What you have to do | All records below are to be set down exactly, each character intact.

Records from a collection:
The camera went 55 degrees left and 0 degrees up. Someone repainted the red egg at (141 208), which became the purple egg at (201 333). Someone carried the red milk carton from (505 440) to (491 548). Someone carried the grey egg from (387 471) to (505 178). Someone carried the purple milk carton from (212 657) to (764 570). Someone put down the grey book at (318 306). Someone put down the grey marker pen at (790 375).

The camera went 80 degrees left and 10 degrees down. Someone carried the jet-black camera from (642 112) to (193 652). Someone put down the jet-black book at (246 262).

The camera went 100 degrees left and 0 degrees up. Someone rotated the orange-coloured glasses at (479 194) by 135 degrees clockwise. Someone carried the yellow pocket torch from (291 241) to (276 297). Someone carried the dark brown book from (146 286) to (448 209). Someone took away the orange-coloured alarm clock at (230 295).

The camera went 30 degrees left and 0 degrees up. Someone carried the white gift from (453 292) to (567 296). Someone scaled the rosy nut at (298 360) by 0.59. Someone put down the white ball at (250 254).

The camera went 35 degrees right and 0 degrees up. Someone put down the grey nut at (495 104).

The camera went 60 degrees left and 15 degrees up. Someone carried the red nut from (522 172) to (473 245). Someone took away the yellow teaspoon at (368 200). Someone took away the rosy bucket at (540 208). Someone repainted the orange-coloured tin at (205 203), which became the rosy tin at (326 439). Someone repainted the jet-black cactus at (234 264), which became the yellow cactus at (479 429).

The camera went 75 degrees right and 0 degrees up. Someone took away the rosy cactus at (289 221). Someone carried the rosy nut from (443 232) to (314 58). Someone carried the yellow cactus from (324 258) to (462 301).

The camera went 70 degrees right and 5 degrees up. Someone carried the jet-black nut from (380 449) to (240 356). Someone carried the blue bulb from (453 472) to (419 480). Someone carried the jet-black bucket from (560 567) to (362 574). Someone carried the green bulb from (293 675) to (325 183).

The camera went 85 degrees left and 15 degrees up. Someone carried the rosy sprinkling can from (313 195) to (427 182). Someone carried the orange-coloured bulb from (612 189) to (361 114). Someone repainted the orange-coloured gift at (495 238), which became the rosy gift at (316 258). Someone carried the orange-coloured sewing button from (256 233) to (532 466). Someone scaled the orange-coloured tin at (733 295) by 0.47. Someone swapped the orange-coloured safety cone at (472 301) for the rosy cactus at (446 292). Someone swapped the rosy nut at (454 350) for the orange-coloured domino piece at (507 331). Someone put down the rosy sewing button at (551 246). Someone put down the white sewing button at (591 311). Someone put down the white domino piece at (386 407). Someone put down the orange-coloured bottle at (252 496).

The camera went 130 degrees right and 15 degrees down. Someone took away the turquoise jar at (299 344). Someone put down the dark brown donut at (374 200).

Response to the exercise |
The camera went 55 degrees left and 0 degrees up. Someone repainted the red egg at (141 208), which became the purple egg at (201 333). Someone carried the red milk carton from (505 440) to (491 548). Someone carried the grey egg from (387 471) to (505 178). Someone carried the purple milk carton from (212 657) to (764 570). Someone put down the grey book at (318 306). Someone put down the grey marker pen at (790 375).

The camera went 80 degrees left and 10 degrees down. Someone carried the jet-black camera from (642 112) to (193 652). Someone put down the jet-black book at (246 262).

The camera went 100 degrees left and 0 degrees up. Someone rotated the orange-coloured glasses at (479 194) by 135 degrees clockwise. Someone carried the yellow pocket torch from (291 241) to (276 297). Someone carried the dark brown book from (146 286) to (448 209). Someone took away the orange-coloured alarm clock at (230 295).

The camera went 30 degrees left and 0 degrees up. Someone carried the white gift from (453 292) to (567 296). Someone scaled the rosy nut at (298 360) by 0.59. Someone put down the white ball at (250 254).

The camera went 35 degrees right and 0 degrees up. Someone put down the grey nut at (495 104).

The camera went 60 degrees left and 15 degrees up. Someone carried the red nut from (522 172) to (473 245). Someone took away the yellow teaspoon at (368 200). Someone took away the rosy bucket at (540 208). Someone repainted the orange-coloured tin at (205 203), which became the rosy tin at (326 439). Someone repainted the jet-black cactus at (234 264), which became the yellow cactus at (479 429).

The camera went 75 degrees right and 0 degrees up. Someone took away the rosy cactus at (289 221). Someone carried the rosy nut from (443 232) to (314 58). Someone carried the yellow cactus from (324 258) to (462 301).

The camera went 70 degrees right and 5 degrees up. Someone carried the jet-black nut from (380 449) to (240 356). Someone carried the blue bulb from (453 472) to (419 480). Someone carried the jet-black bucket from (560 567) to (362 574). Someone carried the green bulb from (293 675) to (325 183).

The camera went 85 degrees left and 15 degrees up. Someone carried the rosy sprinkling can from (313 195) to (427 182). Someone carried the orange-coloured bulb from (612 189) to (361 114). Someone repainted the orange-coloured gift at (495 238), which became the rosy gift at (316 258). Someone carried the orange-coloured sewing button from (256 233) to (532 466). Someone scaled the orange-coloured tin at (733 295) by 0.47. Someone swapped the orange-coloured safety cone at (472 301) for the rosy cactus at (446 292). Someone swapped the rosy nut at (454 350) for the orange-coloured domino piece at (507 331). Someone put down the rosy sewing button at (551 246). Someone put down the white sewing button at (591 311). Someone put down the white domino piece at (386 407). Someone put down the orange-coloured bottle at (252 496).

The camera went 130 degrees right and 15 degrees down. Someone took away the turquoise jar at (299 344). Someone put down the dark brown donut at (374 200).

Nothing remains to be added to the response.